Segment Open

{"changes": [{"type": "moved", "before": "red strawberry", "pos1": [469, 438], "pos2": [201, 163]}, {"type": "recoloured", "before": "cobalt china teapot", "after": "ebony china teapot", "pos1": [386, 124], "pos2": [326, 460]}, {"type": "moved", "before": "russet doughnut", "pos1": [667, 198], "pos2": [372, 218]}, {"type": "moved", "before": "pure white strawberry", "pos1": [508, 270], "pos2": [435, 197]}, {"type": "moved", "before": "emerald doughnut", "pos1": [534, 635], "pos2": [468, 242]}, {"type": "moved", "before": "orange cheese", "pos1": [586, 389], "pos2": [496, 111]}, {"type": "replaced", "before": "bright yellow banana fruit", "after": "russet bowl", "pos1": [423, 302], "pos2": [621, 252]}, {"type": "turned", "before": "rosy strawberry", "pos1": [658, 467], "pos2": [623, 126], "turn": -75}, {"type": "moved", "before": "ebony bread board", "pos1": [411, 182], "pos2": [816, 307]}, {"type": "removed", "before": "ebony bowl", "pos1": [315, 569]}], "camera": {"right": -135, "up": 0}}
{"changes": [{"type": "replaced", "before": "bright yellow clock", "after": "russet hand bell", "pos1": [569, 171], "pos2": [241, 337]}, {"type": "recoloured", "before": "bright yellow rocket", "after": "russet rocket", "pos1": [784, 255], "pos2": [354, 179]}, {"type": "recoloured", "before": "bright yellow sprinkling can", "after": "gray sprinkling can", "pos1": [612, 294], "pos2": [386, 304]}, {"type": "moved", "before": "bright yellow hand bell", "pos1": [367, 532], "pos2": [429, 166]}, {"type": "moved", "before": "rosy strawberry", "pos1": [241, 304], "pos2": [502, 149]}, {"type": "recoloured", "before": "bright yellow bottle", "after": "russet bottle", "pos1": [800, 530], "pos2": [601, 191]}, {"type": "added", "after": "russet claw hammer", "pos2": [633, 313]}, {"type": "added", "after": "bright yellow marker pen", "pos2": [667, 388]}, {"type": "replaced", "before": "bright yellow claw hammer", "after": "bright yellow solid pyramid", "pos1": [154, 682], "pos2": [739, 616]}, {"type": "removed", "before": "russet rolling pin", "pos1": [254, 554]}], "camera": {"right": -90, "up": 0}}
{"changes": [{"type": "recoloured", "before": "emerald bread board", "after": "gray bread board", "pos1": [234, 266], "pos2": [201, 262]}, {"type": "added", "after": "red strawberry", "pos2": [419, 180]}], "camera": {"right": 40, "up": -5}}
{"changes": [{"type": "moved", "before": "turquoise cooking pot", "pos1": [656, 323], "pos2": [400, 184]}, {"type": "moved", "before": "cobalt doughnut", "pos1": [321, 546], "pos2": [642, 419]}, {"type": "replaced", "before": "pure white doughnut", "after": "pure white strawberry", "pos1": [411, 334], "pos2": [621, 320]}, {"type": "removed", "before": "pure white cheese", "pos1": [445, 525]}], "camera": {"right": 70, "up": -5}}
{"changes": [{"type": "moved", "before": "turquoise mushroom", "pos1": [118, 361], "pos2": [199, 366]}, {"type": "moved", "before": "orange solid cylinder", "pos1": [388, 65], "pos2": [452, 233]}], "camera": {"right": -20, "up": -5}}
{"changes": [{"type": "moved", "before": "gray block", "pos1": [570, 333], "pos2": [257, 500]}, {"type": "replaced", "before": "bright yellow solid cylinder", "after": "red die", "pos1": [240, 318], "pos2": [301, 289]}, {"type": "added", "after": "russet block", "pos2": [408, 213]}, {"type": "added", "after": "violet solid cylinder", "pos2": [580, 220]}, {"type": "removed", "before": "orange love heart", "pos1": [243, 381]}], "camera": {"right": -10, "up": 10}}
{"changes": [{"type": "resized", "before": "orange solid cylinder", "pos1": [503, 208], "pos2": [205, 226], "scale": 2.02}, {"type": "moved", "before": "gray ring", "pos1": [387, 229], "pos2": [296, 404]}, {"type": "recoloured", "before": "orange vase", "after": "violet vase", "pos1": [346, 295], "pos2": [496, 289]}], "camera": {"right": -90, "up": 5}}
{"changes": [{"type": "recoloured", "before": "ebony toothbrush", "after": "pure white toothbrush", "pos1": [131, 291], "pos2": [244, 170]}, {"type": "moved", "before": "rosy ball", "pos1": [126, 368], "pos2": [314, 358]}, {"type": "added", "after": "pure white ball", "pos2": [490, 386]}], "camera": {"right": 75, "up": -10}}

Segment Closed

What the task requires :: Return the records in full. Omit nothing.

Written response ::
{"changes": [{"type": "moved", "before": "red strawberry", "pos1": [469, 438], "pos2": [201, 163]}, {"type": "recoloured", "before": "cobalt china teapot", "after": "ebony china teapot", "pos1": [386, 124], "pos2": [326, 460]}, {"type": "moved", "before": "russet doughnut", "pos1": [667, 198], "pos2": [372, 218]}, {"type": "moved", "before": "pure white strawberry", "pos1": [508, 270], "pos2": [435, 197]}, {"type": "moved", "before": "emerald doughnut", "pos1": [534, 635], "pos2": [468, 242]}, {"type": "moved", "before": "orange cheese", "pos1": [586, 389], "pos2": [496, 111]}, {"type": "replaced", "before": "bright yellow banana fruit", "after": "russet bowl", "pos1": [423, 302], "pos2": [621, 252]}, {"type": "turned", "before": "rosy strawberry", "pos1": [658, 467], "pos2": [623, 126], "turn": -75}, {"type": "moved", "before": "ebony bread board", "pos1": [411, 182], "pos2": [816, 307]}, {"type": "removed", "before": "ebony bowl", "pos1": [315, 569]}], "camera": {"right": -135, "up": 0}}
{"changes": [{"type": "replaced", "before": "bright yellow clock", "after": "russet hand bell", "pos1": [569, 171], "pos2": [241, 337]}, {"type": "recoloured", "before": "bright yellow rocket", "after": "russet rocket", "pos1": [784, 255], "pos2": [354, 179]}, {"type": "recoloured", "before": "bright yellow sprinkling can", "after": "gray sprinkling can", "pos1": [612, 294], "pos2": [386, 304]}, {"type": "moved", "before": "bright yellow hand bell", "pos1": [367, 532], "pos2": [429, 166]}, {"type": "moved", "before": "rosy strawberry", "pos1": [241, 304], "pos2": [502, 149]}, {"type": "recoloured", "before": "bright yellow bottle", "after": "russet bottle", "pos1": [800, 530], "pos2": [601, 191]}, {"type": "added", "after": "russet claw hammer", "pos2": [633, 313]}, {"type": "added", "after": "bright yellow marker pen", "pos2": [667, 388]}, {"type": "replaced", "before": "bright yellow claw hammer", "after": "bright yellow solid pyramid", "pos1": [154, 682], "pos2": [739, 616]}, {"type": "removed", "before": "russet rolling pin", "pos1": [254, 554]}], "camera": {"right": -90, "up": 0}}
{"changes": [{"type": "recoloured", "before": "emerald bread board", "after": "gray bread board", "pos1": [234, 266], "pos2": [201, 262]}, {"type": "added", "after": "red strawberry", "pos2": [419, 180]}], "camera": {"right": 40, "up": -5}}
{"changes": [{"type": "moved", "before": "turquoise cooking pot", "pos1": [656, 323], "pos2": [400, 184]}, {"type": "moved", "before": "cobalt doughnut", "pos1": [321, 546], "pos2": [642, 419]}, {"type": "replaced", "before": "pure white doughnut", "after": "pure white strawberry", "pos1": [411, 334], "pos2": [621, 320]}, {"type": "removed", "before": "pure white cheese", "pos1": [445, 525]}], "camera": {"right": 70, "up": -5}}
{"changes": [{"type": "moved", "before": "turquoise mushroom", "pos1": [118, 361], "pos2": [199, 366]}, {"type": "moved", "before": "orange solid cylinder", "pos1": [388, 65], "pos2": [452, 233]}], "camera": {"right": -20, "up": -5}}
{"changes": [{"type": "moved", "before": "gray block", "pos1": [570, 333], "pos2": [257, 500]}, {"type": "replaced", "before": "bright yellow solid cylinder", "after": "red die", "pos1": [240, 318], "pos2": [301, 289]}, {"type": "added", "after": "russet block", "pos2": [408, 213]}, {"type": "added", "after": "violet solid cylinder", "pos2": [580, 220]}, {"type": "removed", "before": "orange love heart", "pos1": [243, 381]}], "camera": {"right": -10, "up": 10}}
{"changes": [{"type": "resized", "before": "orange solid cylinder", "pos1": [503, 208], "pos2": [205, 226], "scale": 2.02}, {"type": "moved", "before": "gray ring", "pos1": [387, 229], "pos2": [296, 404]}, {"type": "recoloured", "before": "orange vase", "after": "violet vase", "pos1": [346, 295], "pos2": [496, 289]}], "camera": {"right": -90, "up": 5}}
{"changes": [{"type": "recoloured", "before": "ebony toothbrush", "after": "pure white toothbrush", "pos1": [131, 291], "pos2": [244, 170]}, {"type": "moved", "before": "rosy ball", "pos1": [126, 368], "pos2": [314, 358]}, {"type": "added", "after": "pure white ball", "pos2": [490, 386]}], "camera": {"right": 75, "up": -10}}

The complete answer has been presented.